# ABOUT THIS TASK
Could you set down the records below exactly as they are, with no pictures?

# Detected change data
•••

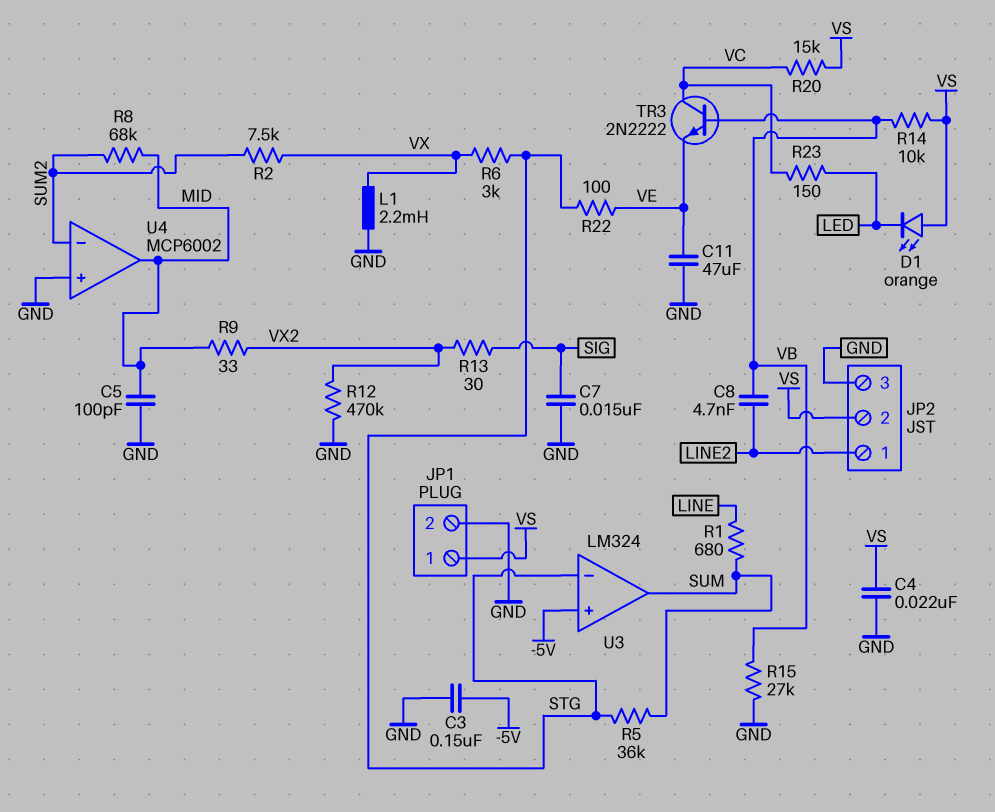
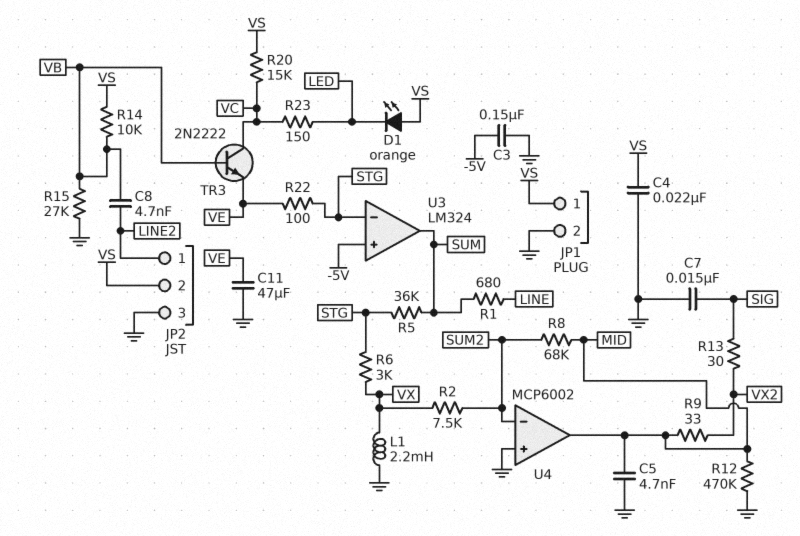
C5: 100pF (GND, MID) -> 4.7nF (GND, MID)
R12: 470k (GND, VX2) -> 470k (GND, MID)

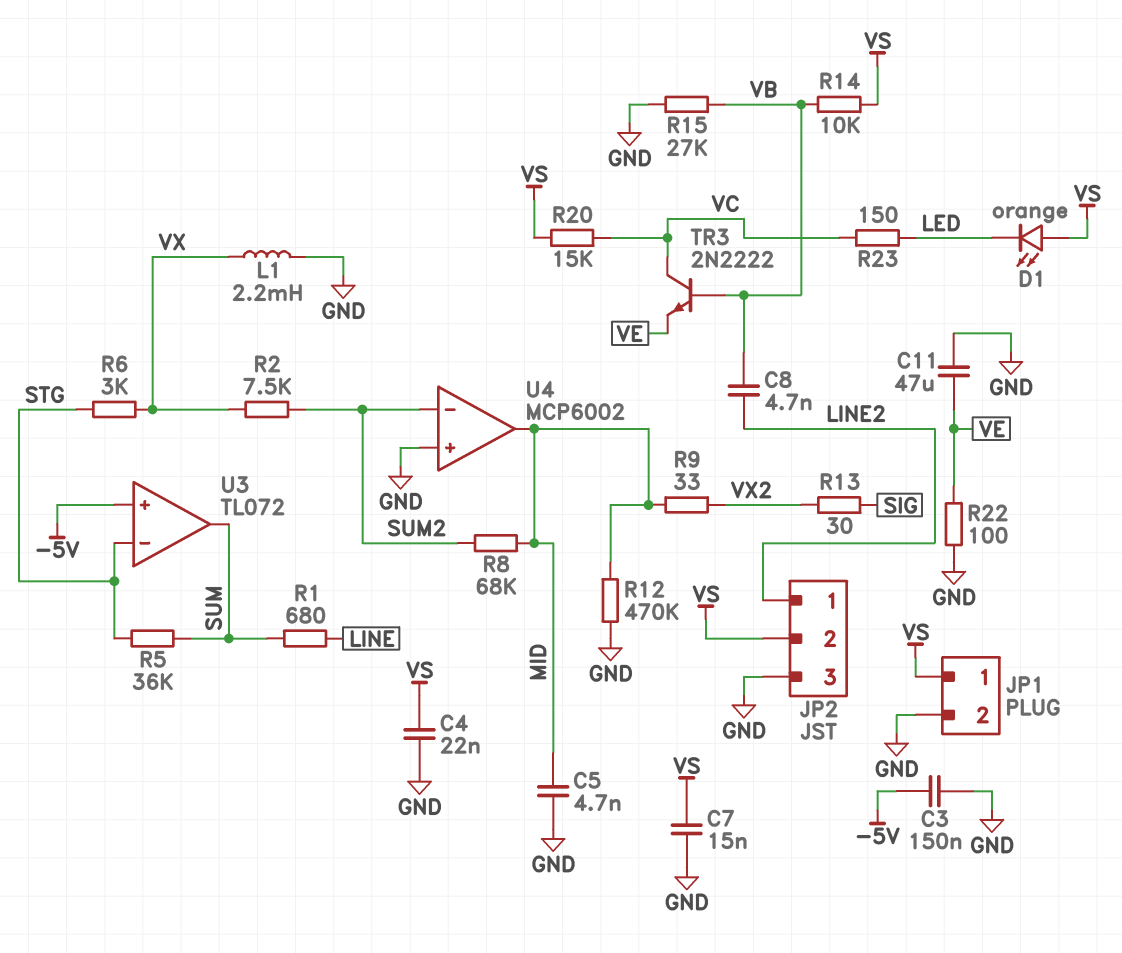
C7: 15nF (GND, SIG) -> 15nF (GND, VS)
R22: 100 (STG, VE) -> 100 (GND, VE)
U3: LM324 -> TL072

•••

# RESULT FOR THIS EXERCISE
C5: 100pF (GND, MID) -> 4.7nF (GND, MID)
R12: 470k (GND, VX2) -> 470k (GND, MID)

C7: 15nF (GND, SIG) -> 15nF (GND, VS)
R22: 100 (STG, VE) -> 100 (GND, VE)
U3: LM324 -> TL072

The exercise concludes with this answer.